▶ **Your objective**: Each record below is to be output unchanged, and any picture is to be dropped.

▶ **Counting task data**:
◇ ◇ ◇

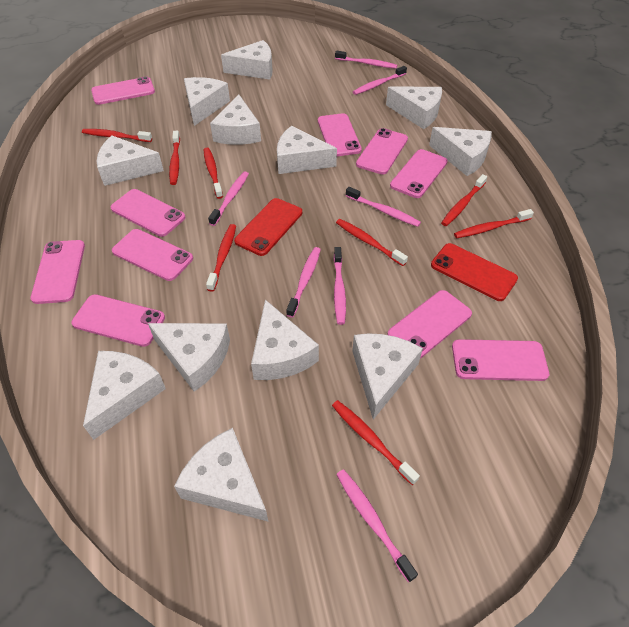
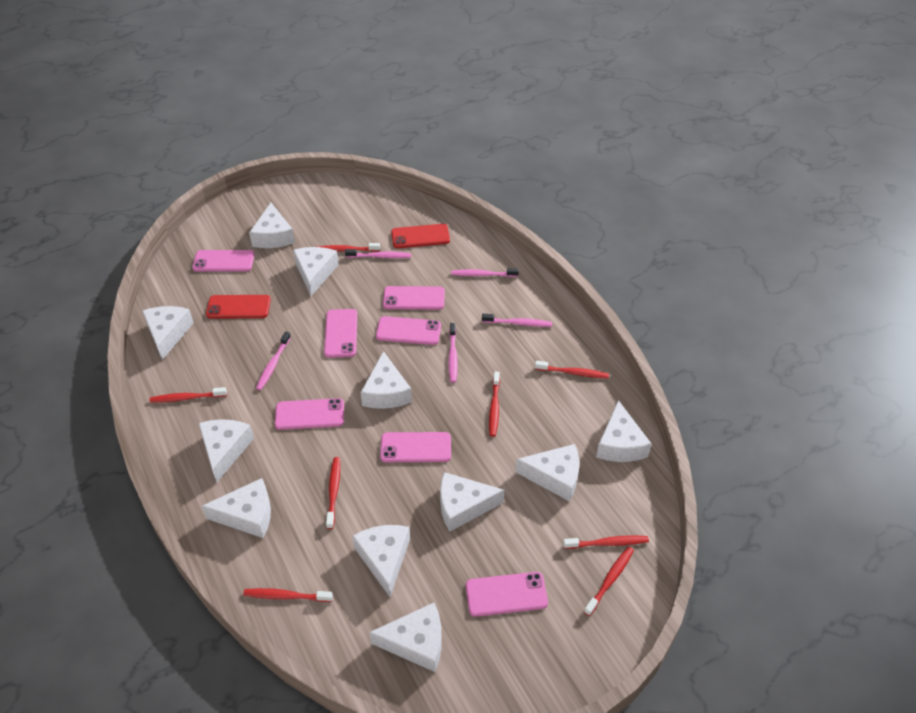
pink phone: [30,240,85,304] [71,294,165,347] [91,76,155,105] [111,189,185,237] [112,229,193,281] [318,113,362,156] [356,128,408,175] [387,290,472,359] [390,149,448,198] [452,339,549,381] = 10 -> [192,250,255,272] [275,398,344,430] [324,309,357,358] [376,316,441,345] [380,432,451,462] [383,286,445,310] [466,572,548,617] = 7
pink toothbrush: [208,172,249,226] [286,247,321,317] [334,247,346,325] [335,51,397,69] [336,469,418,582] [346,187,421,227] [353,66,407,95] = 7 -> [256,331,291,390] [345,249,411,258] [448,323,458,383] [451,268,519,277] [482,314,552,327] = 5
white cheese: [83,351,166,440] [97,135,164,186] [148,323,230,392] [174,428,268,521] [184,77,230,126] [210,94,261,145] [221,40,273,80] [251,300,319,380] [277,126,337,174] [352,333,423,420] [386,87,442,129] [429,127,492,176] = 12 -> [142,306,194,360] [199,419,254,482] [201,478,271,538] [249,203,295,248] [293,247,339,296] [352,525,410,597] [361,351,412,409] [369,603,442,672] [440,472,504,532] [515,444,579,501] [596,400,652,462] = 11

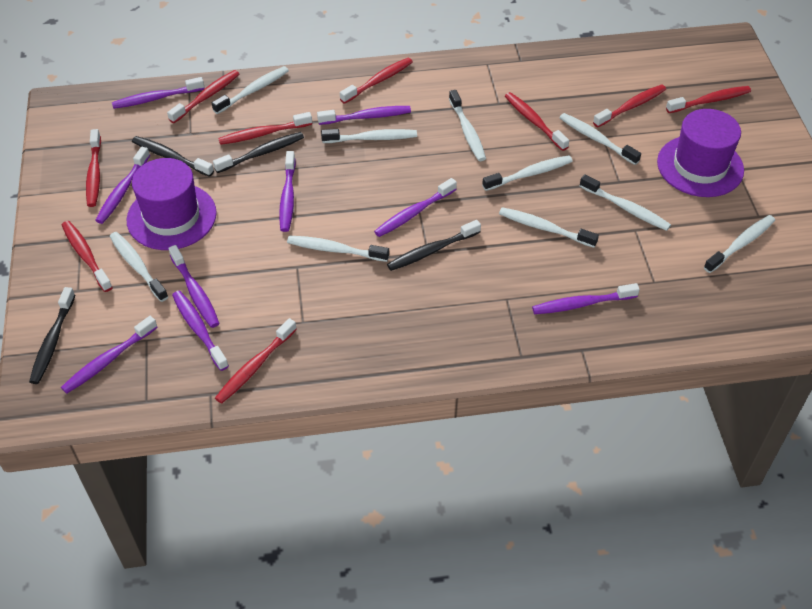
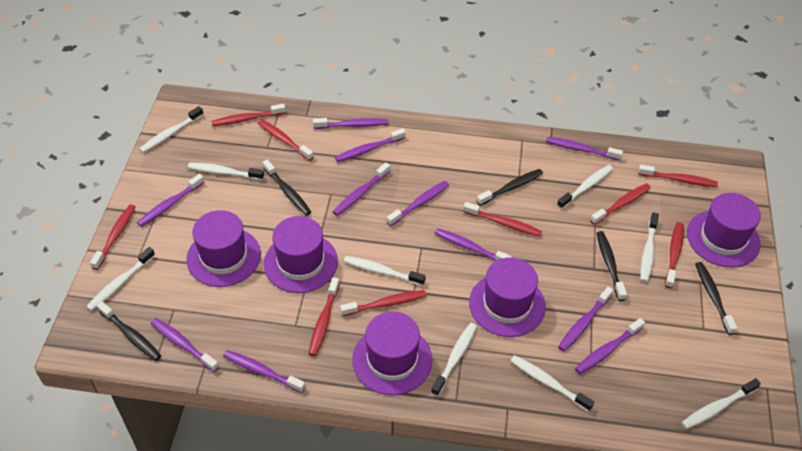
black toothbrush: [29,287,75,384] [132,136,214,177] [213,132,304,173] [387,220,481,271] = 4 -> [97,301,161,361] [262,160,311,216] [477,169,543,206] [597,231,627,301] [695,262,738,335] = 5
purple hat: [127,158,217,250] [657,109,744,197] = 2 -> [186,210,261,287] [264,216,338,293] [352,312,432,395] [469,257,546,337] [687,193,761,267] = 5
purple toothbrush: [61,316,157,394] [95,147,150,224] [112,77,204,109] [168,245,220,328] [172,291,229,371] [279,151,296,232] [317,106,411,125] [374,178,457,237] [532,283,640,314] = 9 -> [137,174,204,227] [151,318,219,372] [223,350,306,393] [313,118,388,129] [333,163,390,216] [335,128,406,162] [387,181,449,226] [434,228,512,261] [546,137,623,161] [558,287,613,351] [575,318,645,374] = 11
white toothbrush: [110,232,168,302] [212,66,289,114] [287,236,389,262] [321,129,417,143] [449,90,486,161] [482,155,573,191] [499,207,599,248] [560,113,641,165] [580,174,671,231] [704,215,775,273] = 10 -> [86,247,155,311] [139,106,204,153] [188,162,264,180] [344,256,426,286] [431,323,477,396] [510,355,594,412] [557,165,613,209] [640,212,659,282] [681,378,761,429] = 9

◇ ◇ ◇

▶ **Task answer**:
pink phone: [30,240,85,304] [71,294,165,347] [91,76,155,105] [111,189,185,237] [112,229,193,281] [318,113,362,156] [356,128,408,175] [387,290,472,359] [390,149,448,198] [452,339,549,381] = 10 -> [192,250,255,272] [275,398,344,430] [324,309,357,358] [376,316,441,345] [380,432,451,462] [383,286,445,310] [466,572,548,617] = 7
pink toothbrush: [208,172,249,226] [286,247,321,317] [334,247,346,325] [335,51,397,69] [336,469,418,582] [346,187,421,227] [353,66,407,95] = 7 -> [256,331,291,390] [345,249,411,258] [448,323,458,383] [451,268,519,277] [482,314,552,327] = 5
white cheese: [83,351,166,440] [97,135,164,186] [148,323,230,392] [174,428,268,521] [184,77,230,126] [210,94,261,145] [221,40,273,80] [251,300,319,380] [277,126,337,174] [352,333,423,420] [386,87,442,129] [429,127,492,176] = 12 -> [142,306,194,360] [199,419,254,482] [201,478,271,538] [249,203,295,248] [293,247,339,296] [352,525,410,597] [361,351,412,409] [369,603,442,672] [440,472,504,532] [515,444,579,501] [596,400,652,462] = 11

black toothbrush: [29,287,75,384] [132,136,214,177] [213,132,304,173] [387,220,481,271] = 4 -> [97,301,161,361] [262,160,311,216] [477,169,543,206] [597,231,627,301] [695,262,738,335] = 5
purple hat: [127,158,217,250] [657,109,744,197] = 2 -> [186,210,261,287] [264,216,338,293] [352,312,432,395] [469,257,546,337] [687,193,761,267] = 5
purple toothbrush: [61,316,157,394] [95,147,150,224] [112,77,204,109] [168,245,220,328] [172,291,229,371] [279,151,296,232] [317,106,411,125] [374,178,457,237] [532,283,640,314] = 9 -> [137,174,204,227] [151,318,219,372] [223,350,306,393] [313,118,388,129] [333,163,390,216] [335,128,406,162] [387,181,449,226] [434,228,512,261] [546,137,623,161] [558,287,613,351] [575,318,645,374] = 11
white toothbrush: [110,232,168,302] [212,66,289,114] [287,236,389,262] [321,129,417,143] [449,90,486,161] [482,155,573,191] [499,207,599,248] [560,113,641,165] [580,174,671,231] [704,215,775,273] = 10 -> [86,247,155,311] [139,106,204,153] [188,162,264,180] [344,256,426,286] [431,323,477,396] [510,355,594,412] [557,165,613,209] [640,212,659,282] [681,378,761,429] = 9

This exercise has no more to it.